_WHAT THE TASK REQUIRES_
Pick out every line below that contains the string "instrumentName" and copy each one. The match must respect letter case.

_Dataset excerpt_
--- Start ---

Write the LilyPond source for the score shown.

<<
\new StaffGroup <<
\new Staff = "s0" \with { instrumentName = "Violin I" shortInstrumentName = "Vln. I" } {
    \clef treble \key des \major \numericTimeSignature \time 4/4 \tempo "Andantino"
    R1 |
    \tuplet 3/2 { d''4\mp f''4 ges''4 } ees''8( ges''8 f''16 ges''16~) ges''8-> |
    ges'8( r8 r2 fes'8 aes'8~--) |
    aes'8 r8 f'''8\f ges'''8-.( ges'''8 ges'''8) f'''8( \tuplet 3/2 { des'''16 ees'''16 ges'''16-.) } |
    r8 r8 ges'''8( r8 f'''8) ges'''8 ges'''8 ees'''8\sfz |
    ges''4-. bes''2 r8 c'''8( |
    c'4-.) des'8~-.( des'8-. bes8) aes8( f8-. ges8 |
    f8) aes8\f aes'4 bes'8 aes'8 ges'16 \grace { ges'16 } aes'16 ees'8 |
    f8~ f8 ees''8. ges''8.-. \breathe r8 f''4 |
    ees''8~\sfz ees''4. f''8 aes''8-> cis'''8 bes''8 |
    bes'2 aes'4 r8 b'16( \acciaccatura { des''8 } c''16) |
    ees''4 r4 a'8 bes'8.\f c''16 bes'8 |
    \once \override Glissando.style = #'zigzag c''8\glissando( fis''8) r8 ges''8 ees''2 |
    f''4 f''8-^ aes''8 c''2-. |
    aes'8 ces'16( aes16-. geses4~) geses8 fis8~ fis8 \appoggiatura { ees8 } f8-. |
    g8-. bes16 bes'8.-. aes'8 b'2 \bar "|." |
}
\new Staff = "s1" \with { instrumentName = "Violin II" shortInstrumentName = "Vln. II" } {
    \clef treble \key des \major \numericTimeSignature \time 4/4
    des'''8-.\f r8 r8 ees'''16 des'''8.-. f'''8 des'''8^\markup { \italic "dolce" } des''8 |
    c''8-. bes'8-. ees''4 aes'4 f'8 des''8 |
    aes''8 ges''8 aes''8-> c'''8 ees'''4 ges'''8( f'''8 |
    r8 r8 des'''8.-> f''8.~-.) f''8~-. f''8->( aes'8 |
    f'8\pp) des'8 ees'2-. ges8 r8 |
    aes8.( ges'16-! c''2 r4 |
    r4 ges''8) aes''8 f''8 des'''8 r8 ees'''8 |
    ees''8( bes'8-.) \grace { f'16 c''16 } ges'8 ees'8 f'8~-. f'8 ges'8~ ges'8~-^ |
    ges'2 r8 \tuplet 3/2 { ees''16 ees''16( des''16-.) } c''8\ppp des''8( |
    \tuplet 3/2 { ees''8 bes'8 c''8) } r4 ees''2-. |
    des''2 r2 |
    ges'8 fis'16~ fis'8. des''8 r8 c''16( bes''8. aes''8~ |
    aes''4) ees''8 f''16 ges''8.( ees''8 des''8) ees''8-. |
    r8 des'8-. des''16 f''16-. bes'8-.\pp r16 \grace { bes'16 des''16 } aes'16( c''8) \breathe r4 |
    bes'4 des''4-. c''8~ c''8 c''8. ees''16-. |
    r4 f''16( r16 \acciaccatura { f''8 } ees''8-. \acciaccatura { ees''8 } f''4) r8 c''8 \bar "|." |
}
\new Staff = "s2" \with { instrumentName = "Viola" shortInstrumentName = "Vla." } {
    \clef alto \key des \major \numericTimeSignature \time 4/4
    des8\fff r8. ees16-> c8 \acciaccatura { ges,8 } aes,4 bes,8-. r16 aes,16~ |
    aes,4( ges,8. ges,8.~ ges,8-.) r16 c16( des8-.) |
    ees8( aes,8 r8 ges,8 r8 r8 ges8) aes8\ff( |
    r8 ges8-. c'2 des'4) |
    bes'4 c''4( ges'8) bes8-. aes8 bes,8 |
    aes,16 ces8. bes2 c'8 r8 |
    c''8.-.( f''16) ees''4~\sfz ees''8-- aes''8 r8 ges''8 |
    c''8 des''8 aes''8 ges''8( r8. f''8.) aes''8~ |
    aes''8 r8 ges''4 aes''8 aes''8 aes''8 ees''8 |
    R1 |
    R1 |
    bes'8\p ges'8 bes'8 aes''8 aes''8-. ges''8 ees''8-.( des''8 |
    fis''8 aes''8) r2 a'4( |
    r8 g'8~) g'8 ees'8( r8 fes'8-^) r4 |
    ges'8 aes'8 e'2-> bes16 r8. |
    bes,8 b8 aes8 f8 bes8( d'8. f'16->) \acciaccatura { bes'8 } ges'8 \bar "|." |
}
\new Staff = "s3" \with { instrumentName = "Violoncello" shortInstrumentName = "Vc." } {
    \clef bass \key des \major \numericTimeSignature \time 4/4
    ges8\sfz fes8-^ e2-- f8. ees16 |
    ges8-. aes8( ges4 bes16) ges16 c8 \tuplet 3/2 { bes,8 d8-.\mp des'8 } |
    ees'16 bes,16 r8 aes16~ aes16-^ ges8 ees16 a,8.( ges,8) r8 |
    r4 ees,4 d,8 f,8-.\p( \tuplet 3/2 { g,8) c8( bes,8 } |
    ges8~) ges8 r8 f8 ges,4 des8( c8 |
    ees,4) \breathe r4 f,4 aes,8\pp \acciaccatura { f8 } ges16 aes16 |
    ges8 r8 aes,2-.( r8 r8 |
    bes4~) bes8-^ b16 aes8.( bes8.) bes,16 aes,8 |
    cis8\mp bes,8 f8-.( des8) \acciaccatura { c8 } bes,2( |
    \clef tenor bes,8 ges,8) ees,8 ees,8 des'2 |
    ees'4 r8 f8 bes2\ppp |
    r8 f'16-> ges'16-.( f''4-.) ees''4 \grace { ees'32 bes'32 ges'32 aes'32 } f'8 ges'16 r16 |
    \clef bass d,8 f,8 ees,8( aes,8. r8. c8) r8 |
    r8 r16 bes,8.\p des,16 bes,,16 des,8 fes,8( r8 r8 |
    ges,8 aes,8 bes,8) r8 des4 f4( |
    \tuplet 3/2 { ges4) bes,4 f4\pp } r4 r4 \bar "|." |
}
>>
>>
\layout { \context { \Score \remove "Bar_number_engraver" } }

--- End ---

_RESULT_
\new Staff = "s0" \with { instrumentName = "Violin I" shortInstrumentName = "Vln. I" } {
\new Staff = "s1" \with { instrumentName = "Violin II" shortInstrumentName = "Vln. II" } {
\new Staff = "s2" \with { instrumentName = "Viola" shortInstrumentName = "Vla." } {
\new Staff = "s3" \with { instrumentName = "Violoncello" shortInstrumentName = "Vc." } {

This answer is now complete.